Given the records below, set each one down again exactly as it reads.
+ + + + + + +
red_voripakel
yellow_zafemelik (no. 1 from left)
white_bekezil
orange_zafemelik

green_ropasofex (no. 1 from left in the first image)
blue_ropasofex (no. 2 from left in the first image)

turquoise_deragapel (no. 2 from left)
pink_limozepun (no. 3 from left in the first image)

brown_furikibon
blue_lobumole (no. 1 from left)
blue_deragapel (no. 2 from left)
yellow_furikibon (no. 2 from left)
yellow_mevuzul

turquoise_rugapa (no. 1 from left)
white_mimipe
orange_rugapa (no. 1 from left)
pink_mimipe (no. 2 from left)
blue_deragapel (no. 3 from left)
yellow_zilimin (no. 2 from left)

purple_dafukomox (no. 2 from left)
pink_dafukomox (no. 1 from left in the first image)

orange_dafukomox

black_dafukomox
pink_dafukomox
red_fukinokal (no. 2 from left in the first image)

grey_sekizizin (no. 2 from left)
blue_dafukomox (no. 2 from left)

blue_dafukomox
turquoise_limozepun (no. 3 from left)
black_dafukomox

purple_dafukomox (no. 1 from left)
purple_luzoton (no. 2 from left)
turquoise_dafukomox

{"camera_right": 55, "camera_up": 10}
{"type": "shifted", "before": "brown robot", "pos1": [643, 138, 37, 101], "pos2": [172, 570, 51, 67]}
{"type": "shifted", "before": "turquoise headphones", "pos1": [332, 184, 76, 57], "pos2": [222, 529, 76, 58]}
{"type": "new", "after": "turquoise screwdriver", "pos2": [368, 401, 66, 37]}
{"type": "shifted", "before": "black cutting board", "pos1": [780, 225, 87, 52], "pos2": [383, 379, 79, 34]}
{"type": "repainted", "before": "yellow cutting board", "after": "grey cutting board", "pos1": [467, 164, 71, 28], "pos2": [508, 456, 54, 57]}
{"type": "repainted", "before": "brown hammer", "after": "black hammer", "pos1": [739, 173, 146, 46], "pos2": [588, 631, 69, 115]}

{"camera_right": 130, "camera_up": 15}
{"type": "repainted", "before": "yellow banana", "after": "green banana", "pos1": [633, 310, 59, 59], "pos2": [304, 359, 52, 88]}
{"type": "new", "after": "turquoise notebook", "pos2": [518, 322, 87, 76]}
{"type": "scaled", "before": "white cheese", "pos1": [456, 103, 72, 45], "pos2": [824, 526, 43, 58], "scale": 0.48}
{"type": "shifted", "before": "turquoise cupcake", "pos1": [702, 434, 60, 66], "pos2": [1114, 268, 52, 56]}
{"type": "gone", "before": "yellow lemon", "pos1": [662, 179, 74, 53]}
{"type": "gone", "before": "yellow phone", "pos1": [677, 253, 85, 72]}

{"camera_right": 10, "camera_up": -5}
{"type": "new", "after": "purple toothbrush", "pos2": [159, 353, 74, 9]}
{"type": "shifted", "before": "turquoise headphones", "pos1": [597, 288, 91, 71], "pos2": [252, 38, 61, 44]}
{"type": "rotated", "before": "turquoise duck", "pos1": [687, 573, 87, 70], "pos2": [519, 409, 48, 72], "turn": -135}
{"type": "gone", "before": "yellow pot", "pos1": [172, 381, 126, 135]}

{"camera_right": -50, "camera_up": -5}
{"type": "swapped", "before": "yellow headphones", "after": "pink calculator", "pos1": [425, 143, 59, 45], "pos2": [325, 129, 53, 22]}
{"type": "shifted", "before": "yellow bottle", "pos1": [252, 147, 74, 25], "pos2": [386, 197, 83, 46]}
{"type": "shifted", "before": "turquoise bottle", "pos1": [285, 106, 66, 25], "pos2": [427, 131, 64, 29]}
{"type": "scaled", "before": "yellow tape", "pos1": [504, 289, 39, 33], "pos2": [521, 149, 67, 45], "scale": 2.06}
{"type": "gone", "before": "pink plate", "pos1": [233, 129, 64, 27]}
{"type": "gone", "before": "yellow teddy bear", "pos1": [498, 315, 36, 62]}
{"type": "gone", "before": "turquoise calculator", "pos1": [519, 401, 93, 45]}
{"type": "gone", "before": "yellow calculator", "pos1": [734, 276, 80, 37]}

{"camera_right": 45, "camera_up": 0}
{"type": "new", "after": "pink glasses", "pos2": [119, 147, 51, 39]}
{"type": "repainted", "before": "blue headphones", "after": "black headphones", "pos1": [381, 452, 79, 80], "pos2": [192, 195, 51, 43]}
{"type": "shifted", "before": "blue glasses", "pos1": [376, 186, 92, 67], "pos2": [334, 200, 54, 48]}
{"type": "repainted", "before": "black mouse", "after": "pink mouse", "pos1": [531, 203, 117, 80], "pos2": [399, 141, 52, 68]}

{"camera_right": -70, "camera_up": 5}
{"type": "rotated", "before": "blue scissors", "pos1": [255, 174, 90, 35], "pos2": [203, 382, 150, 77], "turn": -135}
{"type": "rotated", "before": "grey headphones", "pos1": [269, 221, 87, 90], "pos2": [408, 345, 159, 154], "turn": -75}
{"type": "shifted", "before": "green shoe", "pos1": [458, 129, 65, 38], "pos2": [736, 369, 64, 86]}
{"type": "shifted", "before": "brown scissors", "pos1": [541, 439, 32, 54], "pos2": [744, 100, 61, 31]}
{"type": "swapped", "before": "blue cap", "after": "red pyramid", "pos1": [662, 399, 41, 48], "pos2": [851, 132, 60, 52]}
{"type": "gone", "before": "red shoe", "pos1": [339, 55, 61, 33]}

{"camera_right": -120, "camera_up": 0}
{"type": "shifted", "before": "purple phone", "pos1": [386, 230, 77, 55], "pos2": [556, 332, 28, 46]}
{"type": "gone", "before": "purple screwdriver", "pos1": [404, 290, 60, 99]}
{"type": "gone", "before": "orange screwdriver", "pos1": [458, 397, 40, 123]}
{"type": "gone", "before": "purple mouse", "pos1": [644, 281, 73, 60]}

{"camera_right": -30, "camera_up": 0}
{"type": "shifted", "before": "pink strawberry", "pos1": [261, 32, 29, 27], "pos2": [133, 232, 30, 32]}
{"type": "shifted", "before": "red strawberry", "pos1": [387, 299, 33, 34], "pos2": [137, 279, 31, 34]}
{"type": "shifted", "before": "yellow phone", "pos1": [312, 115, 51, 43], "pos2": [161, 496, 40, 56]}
+ + + + + + +
** OUTPUT OF THE EXERCISE **
red_voripakel
yellow_zafemelik (no. 1 from left)
white_bekezil
orange_zafemelik

green_ropasofex (no. 1 from left in the first image)
blue_ropasofex (no. 2 from left in the first image)

turquoise_deragapel (no. 2 from left)
pink_limozepun (no. 3 from left in the first image)

brown_furikibon
blue_lobumole (no. 1 from left)
blue_deragapel (no. 2 from left)
yellow_furikibon (no. 2 from left)
yellow_mevuzul

turquoise_rugapa (no. 1 from left)
white_mimipe
orange_rugapa (no. 1 from left)
pink_mimipe (no. 2 from left)
blue_deragapel (no. 3 from left)
yellow_zilimin (no. 2 from left)

purple_dafukomox (no. 2 from left)
pink_dafukomox (no. 1 from left in the first image)

orange_dafukomox

black_dafukomox
pink_dafukomox
red_fukinokal (no. 2 from left in the first image)

grey_sekizizin (no. 2 from left)
blue_dafukomox (no. 2 from left)

blue_dafukomox
turquoise_limozepun (no. 3 from left)
black_dafukomox

purple_dafukomox (no. 1 from left)
purple_luzoton (no. 2 from left)
turquoise_dafukomox

{"camera_right": 55, "camera_up": 10}
{"type": "shifted", "before": "brown robot", "pos1": [643, 138, 37, 101], "pos2": [172, 570, 51, 67]}
{"type": "shifted", "before": "turquoise headphones", "pos1": [332, 184, 76, 57], "pos2": [222, 529, 76, 58]}
{"type": "new", "after": "turquoise screwdriver", "pos2": [368, 401, 66, 37]}
{"type": "shifted", "before": "black cutting board", "pos1": [780, 225, 87, 52], "pos2": [383, 379, 79, 34]}
{"type": "repainted", "before": "yellow cutting board", "after": "grey cutting board", "pos1": [467, 164, 71, 28], "pos2": [508, 456, 54, 57]}
{"type": "repainted", "before": "brown hammer", "after": "black hammer", "pos1": [739, 173, 146, 46], "pos2": [588, 631, 69, 115]}

{"camera_right": 130, "camera_up": 15}
{"type": "repainted", "before": "yellow banana", "after": "green banana", "pos1": [633, 310, 59, 59], "pos2": [304, 359, 52, 88]}
{"type": "new", "after": "turquoise notebook", "pos2": [518, 322, 87, 76]}
{"type": "scaled", "before": "white cheese", "pos1": [456, 103, 72, 45], "pos2": [824, 526, 43, 58], "scale": 0.48}
{"type": "shifted", "before": "turquoise cupcake", "pos1": [702, 434, 60, 66], "pos2": [1114, 268, 52, 56]}
{"type": "gone", "before": "yellow lemon", "pos1": [662, 179, 74, 53]}
{"type": "gone", "before": "yellow phone", "pos1": [677, 253, 85, 72]}

{"camera_right": 10, "camera_up": -5}
{"type": "new", "after": "purple toothbrush", "pos2": [159, 353, 74, 9]}
{"type": "shifted", "before": "turquoise headphones", "pos1": [597, 288, 91, 71], "pos2": [252, 38, 61, 44]}
{"type": "rotated", "before": "turquoise duck", "pos1": [687, 573, 87, 70], "pos2": [519, 409, 48, 72], "turn": -135}
{"type": "gone", "before": "yellow pot", "pos1": [172, 381, 126, 135]}

{"camera_right": -50, "camera_up": -5}
{"type": "swapped", "before": "yellow headphones", "after": "pink calculator", "pos1": [425, 143, 59, 45], "pos2": [325, 129, 53, 22]}
{"type": "shifted", "before": "yellow bottle", "pos1": [252, 147, 74, 25], "pos2": [386, 197, 83, 46]}
{"type": "shifted", "before": "turquoise bottle", "pos1": [285, 106, 66, 25], "pos2": [427, 131, 64, 29]}
{"type": "scaled", "before": "yellow tape", "pos1": [504, 289, 39, 33], "pos2": [521, 149, 67, 45], "scale": 2.06}
{"type": "gone", "before": "pink plate", "pos1": [233, 129, 64, 27]}
{"type": "gone", "before": "yellow teddy bear", "pos1": [498, 315, 36, 62]}
{"type": "gone", "before": "turquoise calculator", "pos1": [519, 401, 93, 45]}
{"type": "gone", "before": "yellow calculator", "pos1": [734, 276, 80, 37]}

{"camera_right": 45, "camera_up": 0}
{"type": "new", "after": "pink glasses", "pos2": [119, 147, 51, 39]}
{"type": "repainted", "before": "blue headphones", "after": "black headphones", "pos1": [381, 452, 79, 80], "pos2": [192, 195, 51, 43]}
{"type": "shifted", "before": "blue glasses", "pos1": [376, 186, 92, 67], "pos2": [334, 200, 54, 48]}
{"type": "repainted", "before": "black mouse", "after": "pink mouse", "pos1": [531, 203, 117, 80], "pos2": [399, 141, 52, 68]}

{"camera_right": -70, "camera_up": 5}
{"type": "rotated", "before": "blue scissors", "pos1": [255, 174, 90, 35], "pos2": [203, 382, 150, 77], "turn": -135}
{"type": "rotated", "before": "grey headphones", "pos1": [269, 221, 87, 90], "pos2": [408, 345, 159, 154], "turn": -75}
{"type": "shifted", "before": "green shoe", "pos1": [458, 129, 65, 38], "pos2": [736, 369, 64, 86]}
{"type": "shifted", "before": "brown scissors", "pos1": [541, 439, 32, 54], "pos2": [744, 100, 61, 31]}
{"type": "swapped", "before": "blue cap", "after": "red pyramid", "pos1": [662, 399, 41, 48], "pos2": [851, 132, 60, 52]}
{"type": "gone", "before": "red shoe", "pos1": [339, 55, 61, 33]}

{"camera_right": -120, "camera_up": 0}
{"type": "shifted", "before": "purple phone", "pos1": [386, 230, 77, 55], "pos2": [556, 332, 28, 46]}
{"type": "gone", "before": "purple screwdriver", "pos1": [404, 290, 60, 99]}
{"type": "gone", "before": "orange screwdriver", "pos1": [458, 397, 40, 123]}
{"type": "gone", "before": "purple mouse", "pos1": [644, 281, 73, 60]}

{"camera_right": -30, "camera_up": 0}
{"type": "shifted", "before": "pink strawberry", "pos1": [261, 32, 29, 27], "pos2": [133, 232, 30, 32]}
{"type": "shifted", "before": "red strawberry", "pos1": [387, 299, 33, 34], "pos2": [137, 279, 31, 34]}
{"type": "shifted", "before": "yellow phone", "pos1": [312, 115, 51, 43], "pos2": [161, 496, 40, 56]}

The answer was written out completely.